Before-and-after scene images

*-*-*

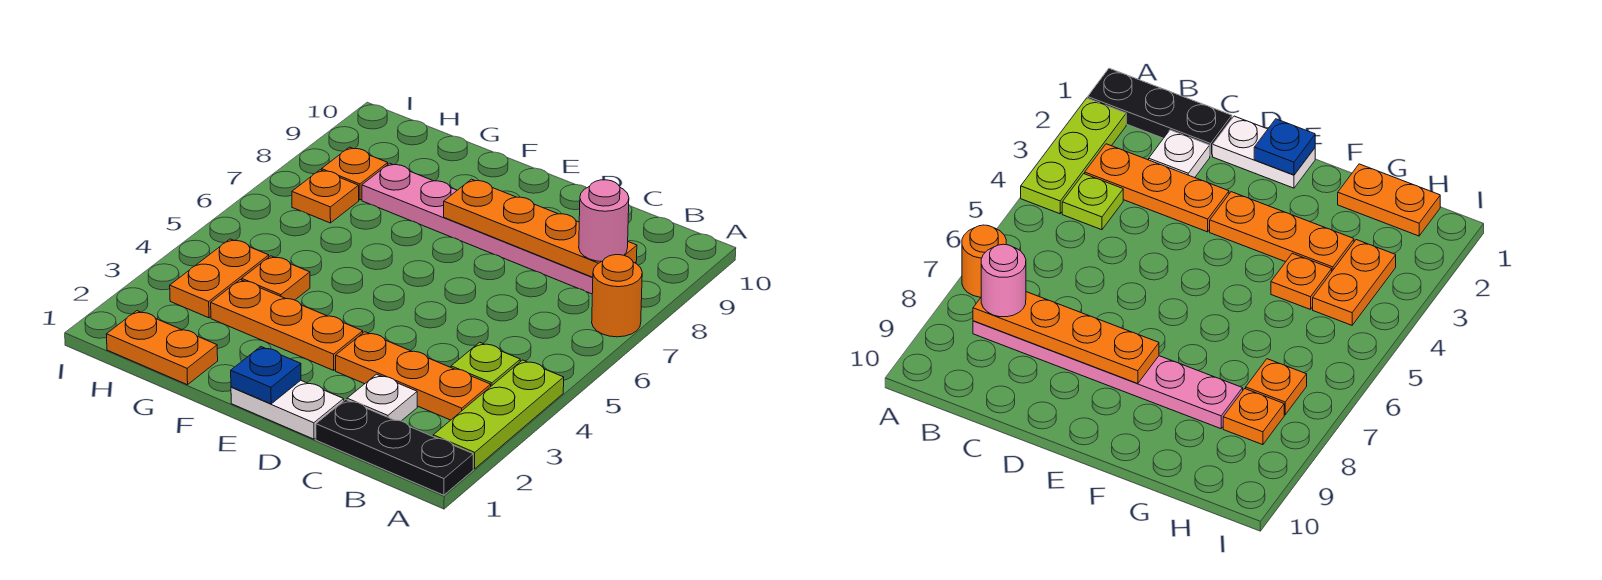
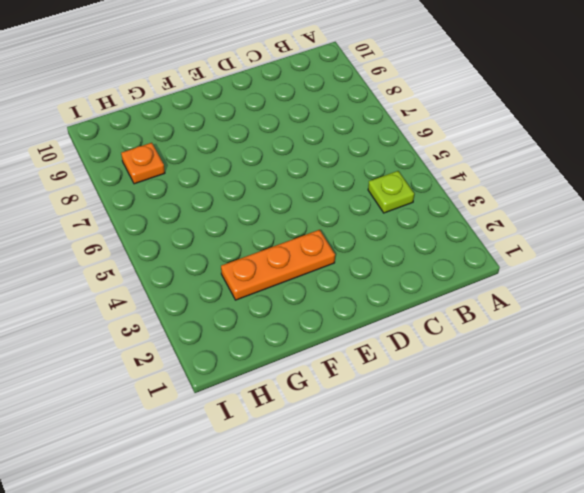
none -> black plate A1:C1 level 1
none -> lime plate A2:A4 level 1
none -> orange round brick A7 level 1

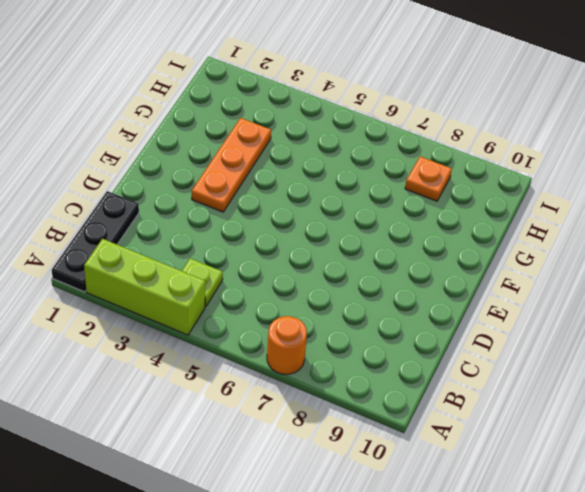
lime brick A2:A4 level 1 -> lime plate A2:A4 level 1
none -> orange plate B3:D3 level 1
none -> pink plate B8:G8 level 1
none -> white plate C2 level 1

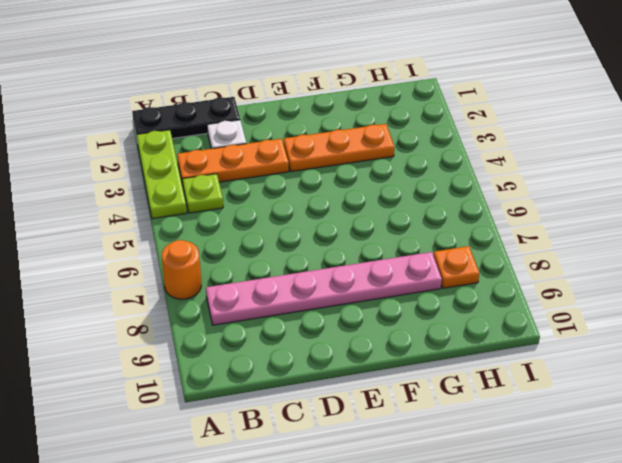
none -> white plate D1:E1 level 1
none -> orange plate G1:H1 level 1
none -> orange plate G4 level 1

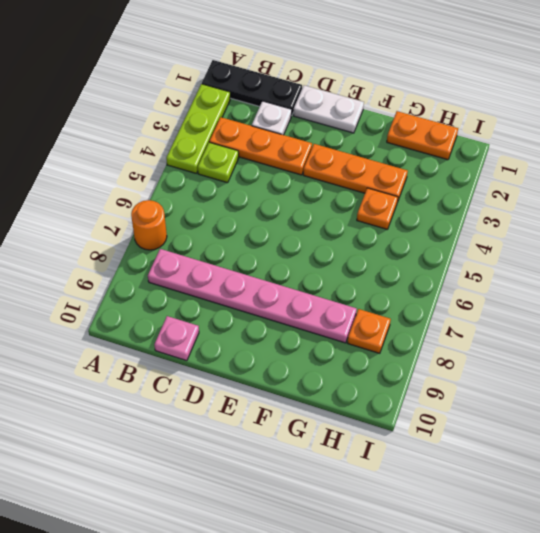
pink plate C10 level 1 -> none
none -> orange plate H3:H4 level 1
none -> orange plate H7 level 1
none -> orange plate B8:E8 level 2

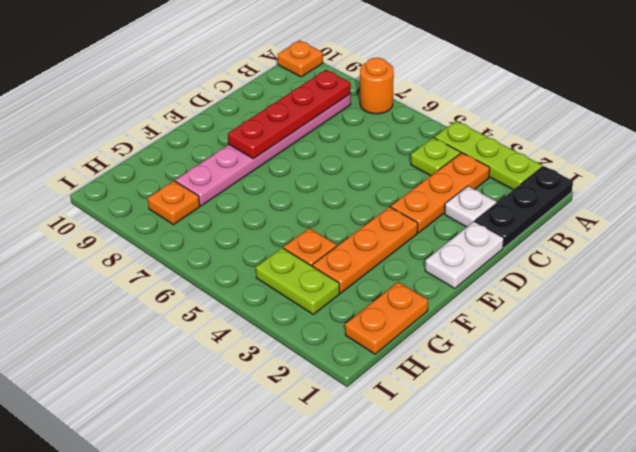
orange plate A10 level 1 -> orange plate H7 level 1
red plate B8:E8 level 2 -> orange plate B8:E8 level 2
lime plate H3:H4 level 1 -> orange plate H3:H4 level 1
none -> blue plate E1 level 2
none -> pink round brick B8 level 3

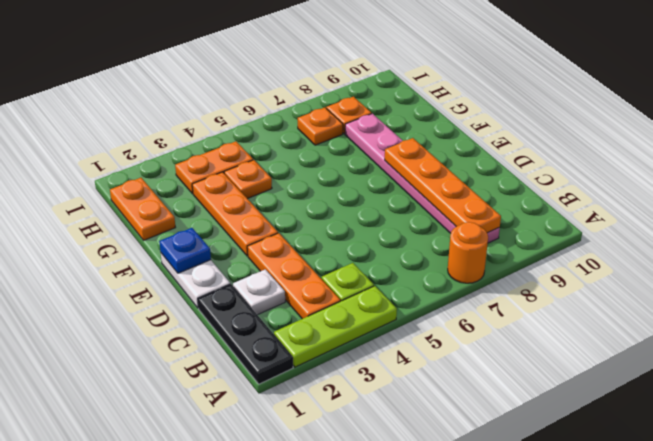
none -> pink round brick B8 level 3

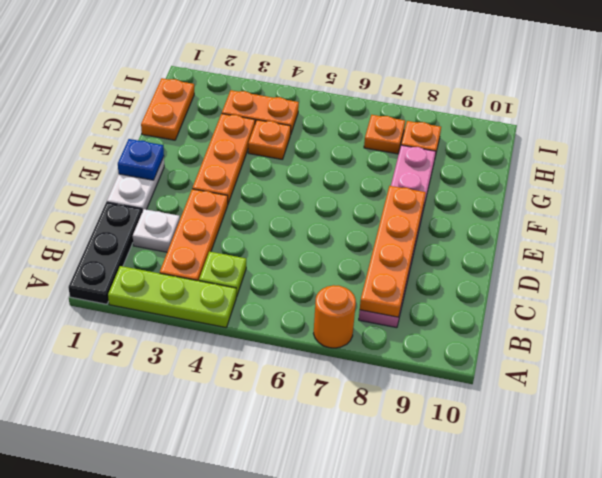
none -> pink round brick B8 level 3

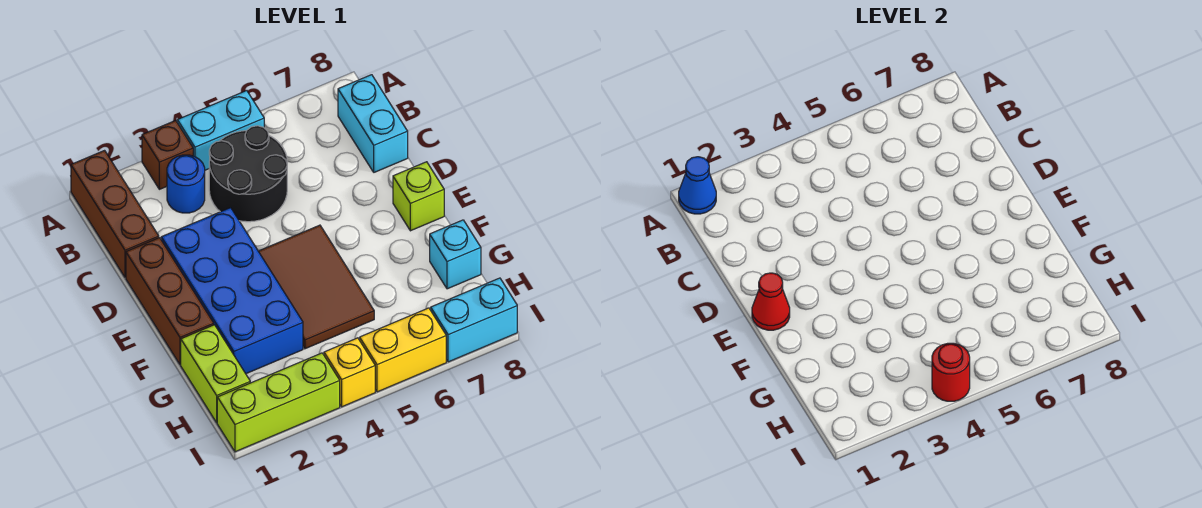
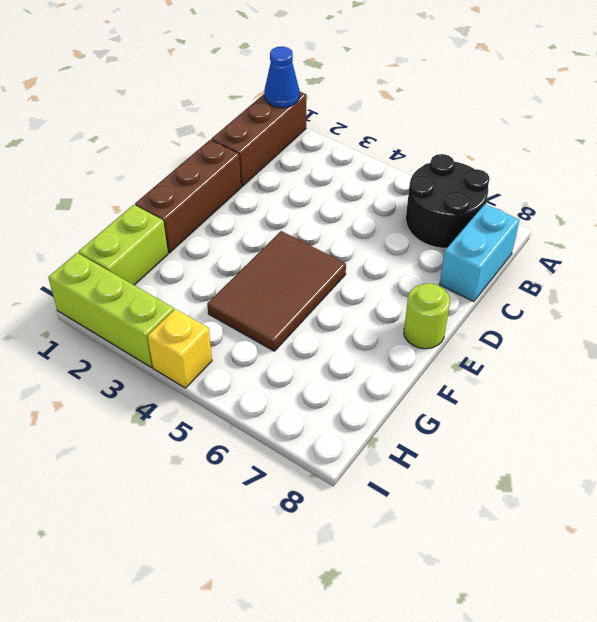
black round brick A6:B7 level 1 -> black round brick B4:C5 level 1
lime round brick E8 level 1 -> lime brick E8 level 1
none -> brown brick A3 level 1
none -> cyan brick A4:A5 level 1
none -> blue round brick B3 level 1

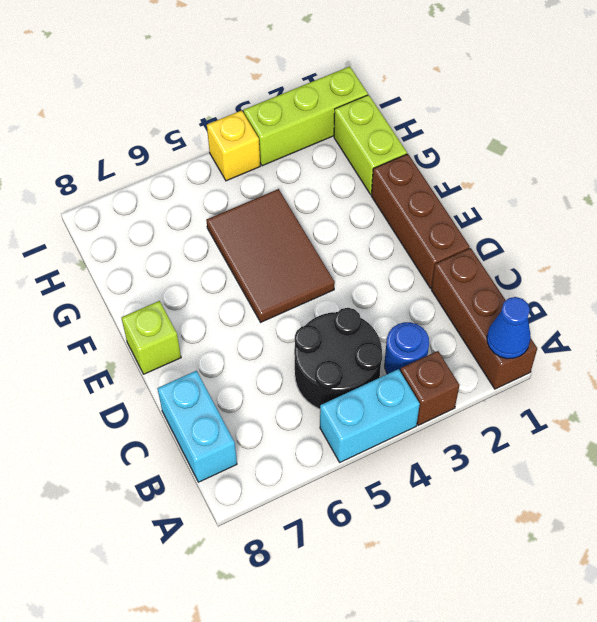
none -> blue brick D2:G3 level 1
none -> cyan brick G8 level 1
none -> yellow brick I5:I6 level 1

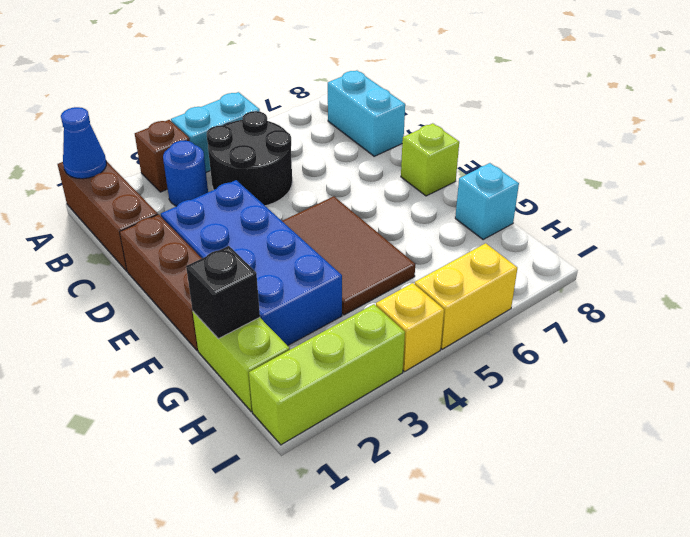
black brick G1 level 2 -> none
none -> cyan brick I7:I8 level 1
none -> red cone E1 level 2
none -> red round brick I4 level 2

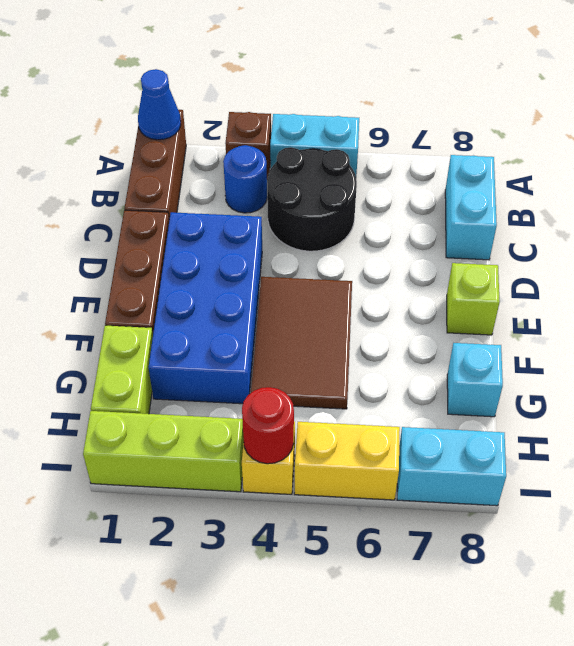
none -> red cone E1 level 2

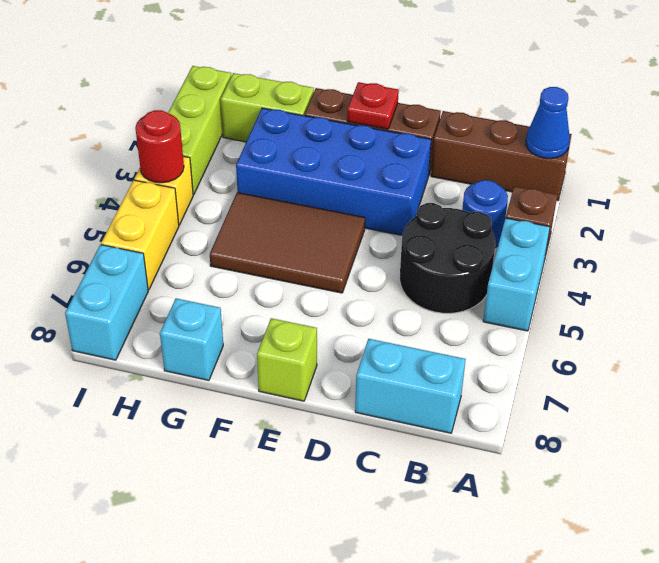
red plate E1 level 2 -> red cone E1 level 2

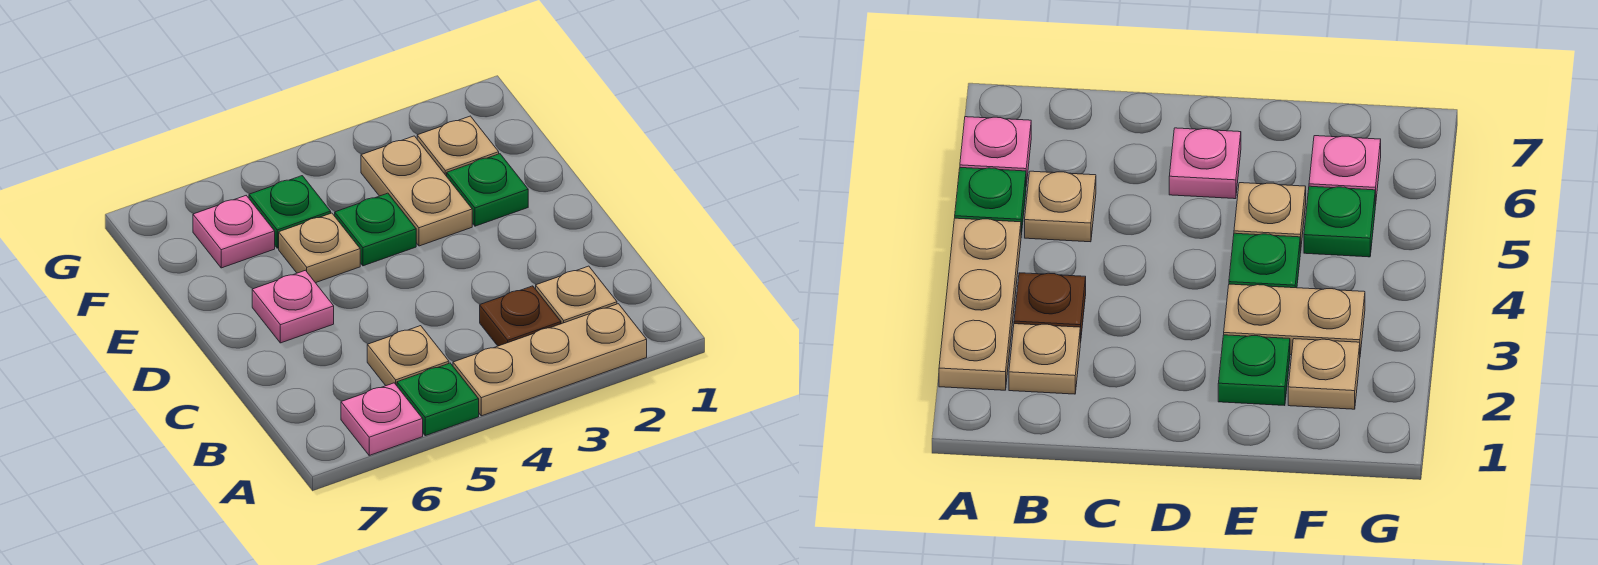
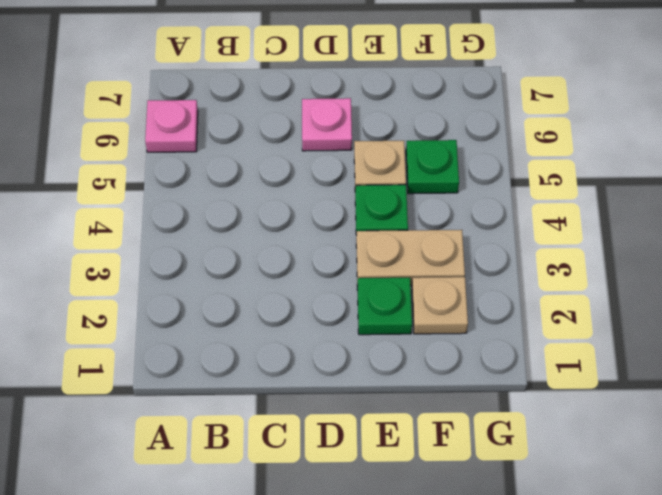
none -> tan plate A2:A4 level 1
none -> green plate A5 level 1
none -> tan plate B2 level 1

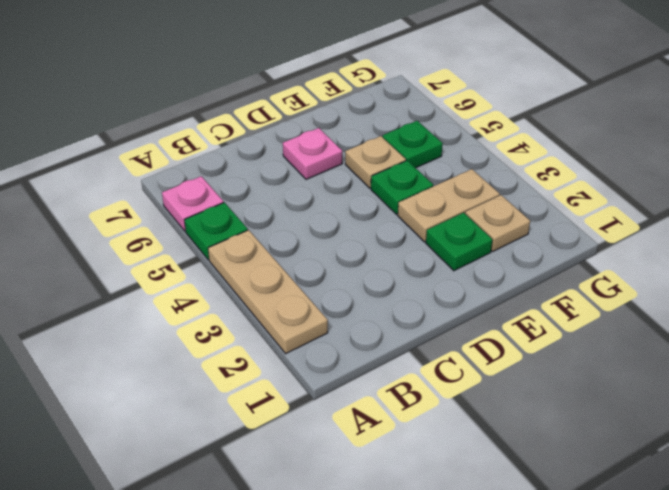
none -> tan plate B2 level 1
none -> brown plate B3 level 1
none -> tan plate B5 level 1

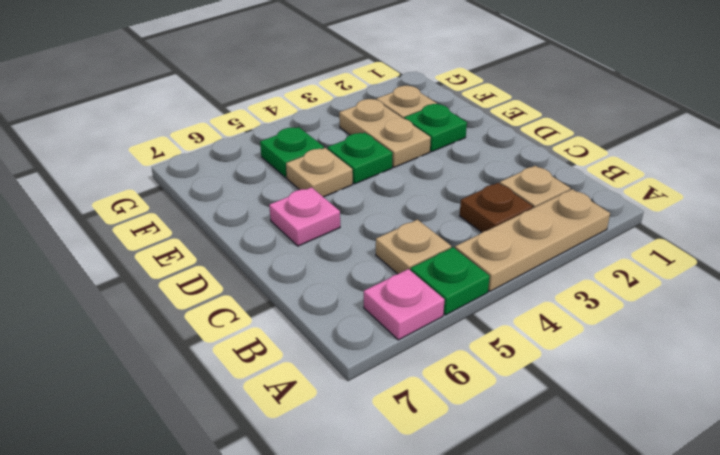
none -> pink plate F6 level 1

*-*-*

■ WORK TO COMPLETE ■
Search the entries above for the string "lime". Copy each line that holds it.

■ YOUR RESPONSE ■
none -> lime plate A2:A4 level 1
lime brick A2:A4 level 1 -> lime plate A2:A4 level 1
lime plate H3:H4 level 1 -> orange plate H3:H4 level 1
lime round brick E8 level 1 -> lime brick E8 level 1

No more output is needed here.